● PROBLEM DETAILS: A verbatim transcript of the data below is required, images omitted.

● MATERIAL FOR THIS TASK:
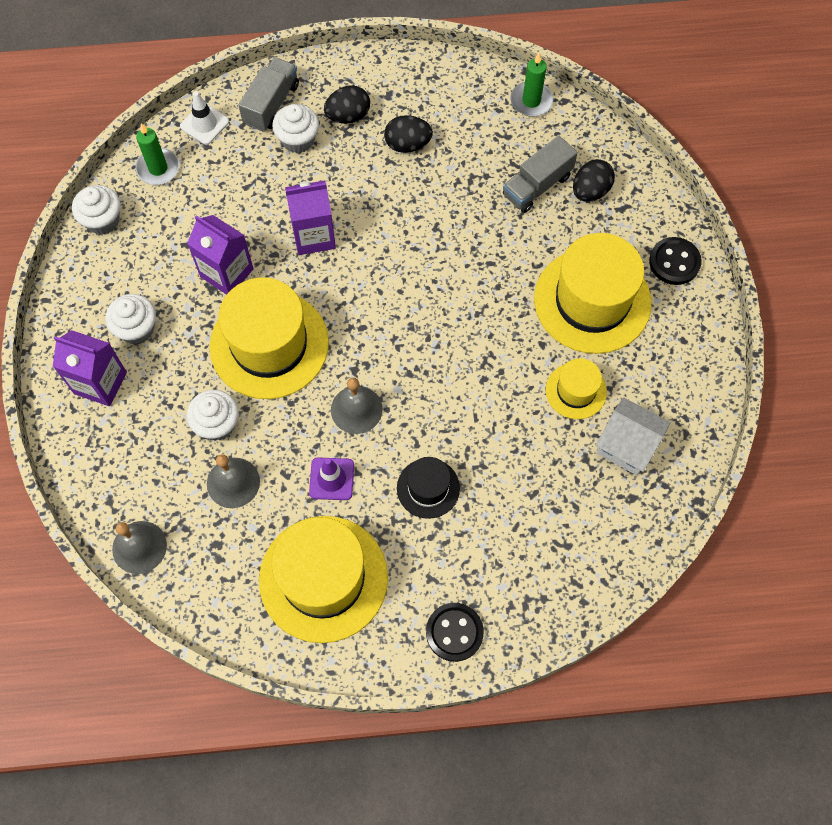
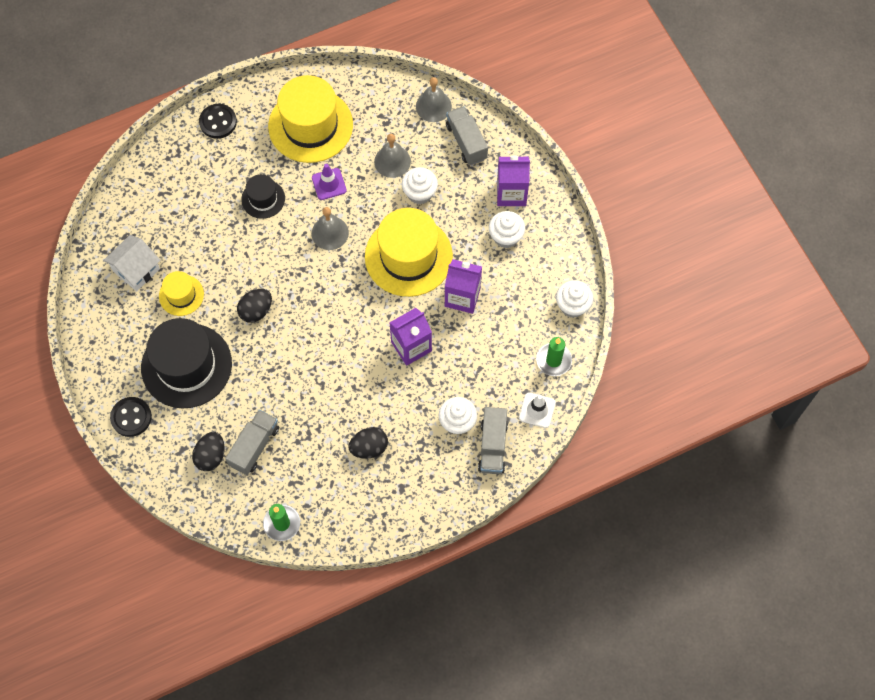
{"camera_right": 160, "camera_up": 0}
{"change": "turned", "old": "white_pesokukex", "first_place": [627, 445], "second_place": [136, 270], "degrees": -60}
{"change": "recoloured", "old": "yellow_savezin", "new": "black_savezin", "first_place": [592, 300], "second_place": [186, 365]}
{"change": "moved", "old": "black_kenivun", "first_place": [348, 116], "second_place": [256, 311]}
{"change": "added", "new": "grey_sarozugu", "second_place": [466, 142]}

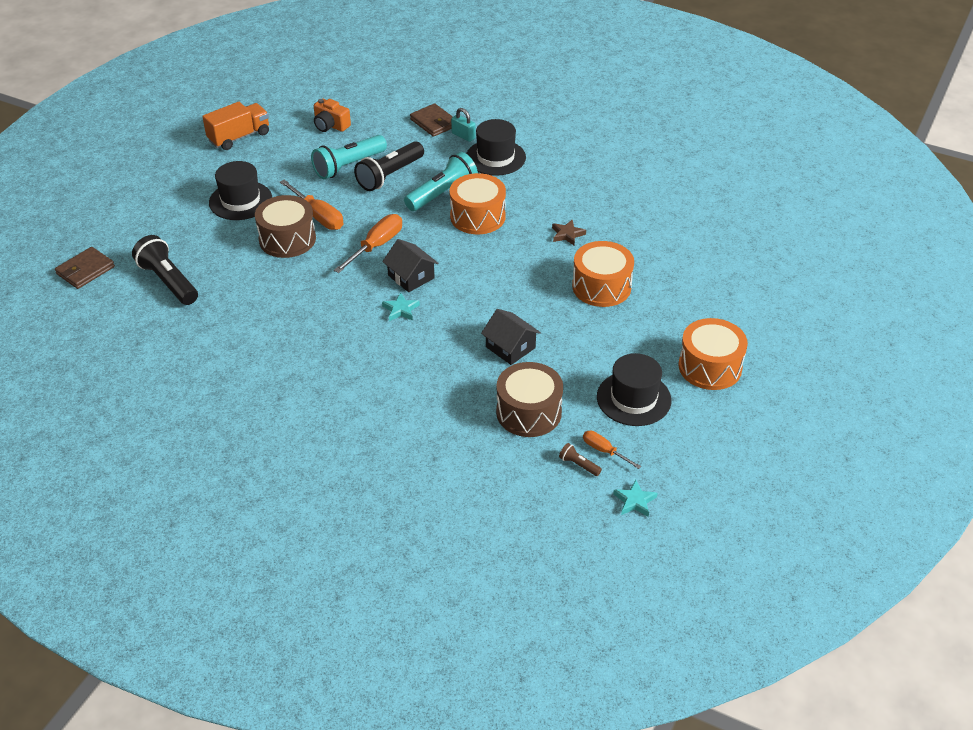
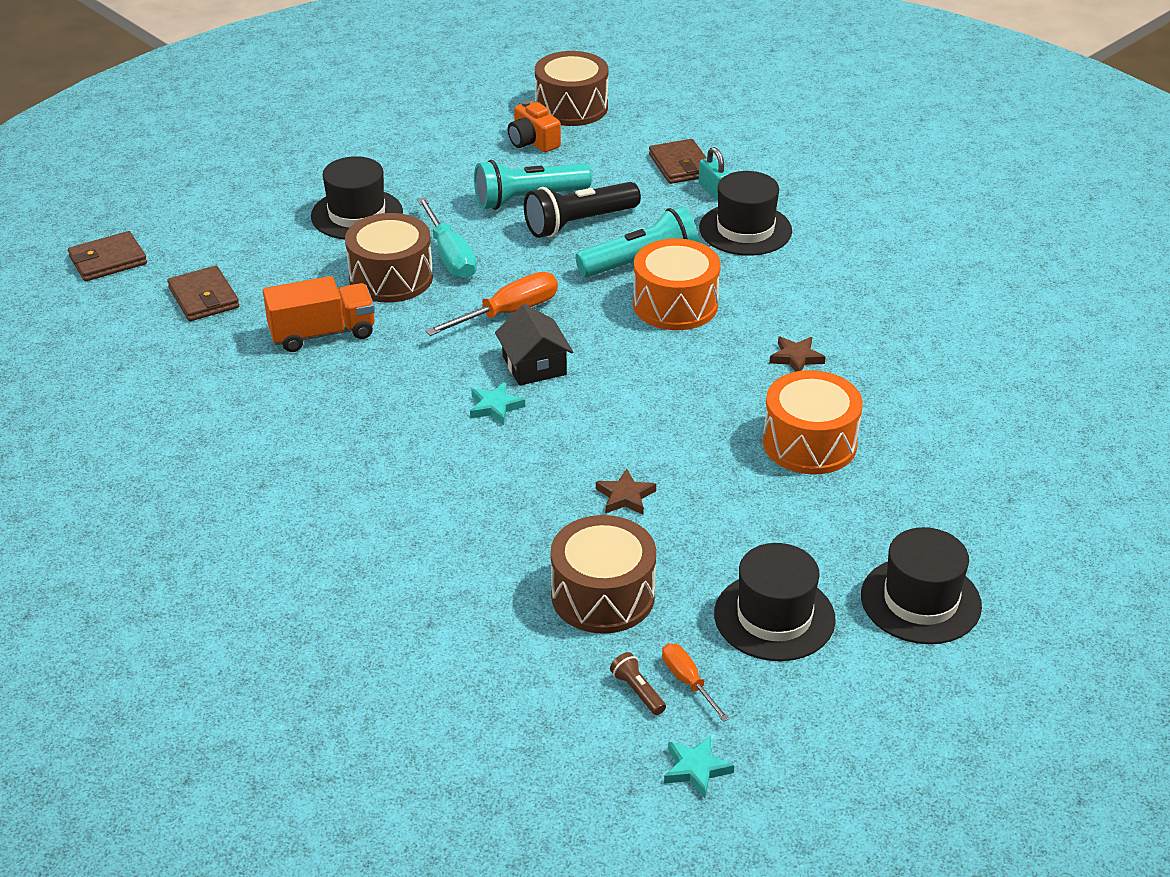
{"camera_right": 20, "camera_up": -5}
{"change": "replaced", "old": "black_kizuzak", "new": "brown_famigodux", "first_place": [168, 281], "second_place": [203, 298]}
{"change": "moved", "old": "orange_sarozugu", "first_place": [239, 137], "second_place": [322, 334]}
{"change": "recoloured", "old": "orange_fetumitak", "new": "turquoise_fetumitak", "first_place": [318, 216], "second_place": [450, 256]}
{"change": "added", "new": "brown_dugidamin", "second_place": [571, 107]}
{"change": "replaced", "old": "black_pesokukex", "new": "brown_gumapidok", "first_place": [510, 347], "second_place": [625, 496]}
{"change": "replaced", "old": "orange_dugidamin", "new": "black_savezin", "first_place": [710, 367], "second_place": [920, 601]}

● ANSWER BOX:
{"camera_right": 160, "camera_up": 0}
{"change": "turned", "old": "white_pesokukex", "first_place": [627, 445], "second_place": [136, 270], "degrees": -60}
{"change": "recoloured", "old": "yellow_savezin", "new": "black_savezin", "first_place": [592, 300], "second_place": [186, 365]}
{"change": "moved", "old": "black_kenivun", "first_place": [348, 116], "second_place": [256, 311]}
{"change": "added", "new": "grey_sarozugu", "second_place": [466, 142]}

{"camera_right": 20, "camera_up": -5}
{"change": "replaced", "old": "black_kizuzak", "new": "brown_famigodux", "first_place": [168, 281], "second_place": [203, 298]}
{"change": "moved", "old": "orange_sarozugu", "first_place": [239, 137], "second_place": [322, 334]}
{"change": "recoloured", "old": "orange_fetumitak", "new": "turquoise_fetumitak", "first_place": [318, 216], "second_place": [450, 256]}
{"change": "added", "new": "brown_dugidamin", "second_place": [571, 107]}
{"change": "replaced", "old": "black_pesokukex", "new": "brown_gumapidok", "first_place": [510, 347], "second_place": [625, 496]}
{"change": "replaced", "old": "orange_dugidamin", "new": "black_savezin", "first_place": [710, 367], "second_place": [920, 601]}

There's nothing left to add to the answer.